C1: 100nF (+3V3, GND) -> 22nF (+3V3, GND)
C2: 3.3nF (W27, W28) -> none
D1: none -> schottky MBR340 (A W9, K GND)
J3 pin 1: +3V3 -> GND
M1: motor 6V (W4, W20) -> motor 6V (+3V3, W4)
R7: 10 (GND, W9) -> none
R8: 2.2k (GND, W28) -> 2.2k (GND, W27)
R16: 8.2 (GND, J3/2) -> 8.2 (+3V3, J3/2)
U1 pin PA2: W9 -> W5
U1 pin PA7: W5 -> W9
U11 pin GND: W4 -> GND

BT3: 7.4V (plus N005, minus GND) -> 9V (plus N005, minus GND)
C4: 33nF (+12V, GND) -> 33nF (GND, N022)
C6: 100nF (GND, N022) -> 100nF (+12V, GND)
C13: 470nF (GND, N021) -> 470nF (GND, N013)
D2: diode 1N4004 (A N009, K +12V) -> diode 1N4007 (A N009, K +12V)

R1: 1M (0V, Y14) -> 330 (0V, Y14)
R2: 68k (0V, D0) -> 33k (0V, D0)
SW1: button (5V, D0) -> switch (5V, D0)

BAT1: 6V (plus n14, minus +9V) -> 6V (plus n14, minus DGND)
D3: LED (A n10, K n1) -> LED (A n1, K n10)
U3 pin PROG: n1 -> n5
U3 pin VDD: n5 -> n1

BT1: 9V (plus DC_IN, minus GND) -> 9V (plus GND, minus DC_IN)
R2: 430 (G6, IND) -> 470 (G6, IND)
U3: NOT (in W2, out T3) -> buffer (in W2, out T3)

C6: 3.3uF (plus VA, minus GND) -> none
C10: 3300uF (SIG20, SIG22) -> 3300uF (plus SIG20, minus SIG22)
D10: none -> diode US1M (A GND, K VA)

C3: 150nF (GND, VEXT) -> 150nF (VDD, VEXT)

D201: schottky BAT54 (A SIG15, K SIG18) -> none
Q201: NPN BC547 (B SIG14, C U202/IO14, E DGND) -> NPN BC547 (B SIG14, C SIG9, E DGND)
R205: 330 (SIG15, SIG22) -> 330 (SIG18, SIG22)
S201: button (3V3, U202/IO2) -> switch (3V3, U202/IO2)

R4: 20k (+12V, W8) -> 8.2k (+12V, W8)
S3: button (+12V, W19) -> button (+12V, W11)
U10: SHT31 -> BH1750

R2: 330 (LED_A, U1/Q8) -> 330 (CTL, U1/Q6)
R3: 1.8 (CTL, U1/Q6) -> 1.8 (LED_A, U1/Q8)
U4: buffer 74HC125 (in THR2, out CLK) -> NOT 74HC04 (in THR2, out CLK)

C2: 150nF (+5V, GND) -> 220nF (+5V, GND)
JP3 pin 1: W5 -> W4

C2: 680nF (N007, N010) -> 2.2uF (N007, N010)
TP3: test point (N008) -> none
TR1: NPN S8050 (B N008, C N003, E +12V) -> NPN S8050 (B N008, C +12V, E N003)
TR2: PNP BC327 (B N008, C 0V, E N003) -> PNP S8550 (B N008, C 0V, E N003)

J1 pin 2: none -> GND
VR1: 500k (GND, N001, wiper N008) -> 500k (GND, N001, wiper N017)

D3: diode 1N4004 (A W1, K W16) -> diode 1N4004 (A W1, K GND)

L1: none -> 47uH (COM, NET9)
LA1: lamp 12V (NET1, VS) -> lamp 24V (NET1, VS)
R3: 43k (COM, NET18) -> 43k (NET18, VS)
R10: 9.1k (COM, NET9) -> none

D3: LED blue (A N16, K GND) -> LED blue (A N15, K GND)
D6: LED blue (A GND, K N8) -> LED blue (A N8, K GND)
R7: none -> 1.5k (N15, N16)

────────────────────

> _WHAT IS REQUIRED_: Lines of the data above that include the string "switch" must each be copied.

> _RESULT OF THE EXERCISE_:
SW1: button (5V, D0) -> switch (5V, D0)
S201: button (3V3, U202/IO2) -> switch (3V3, U202/IO2)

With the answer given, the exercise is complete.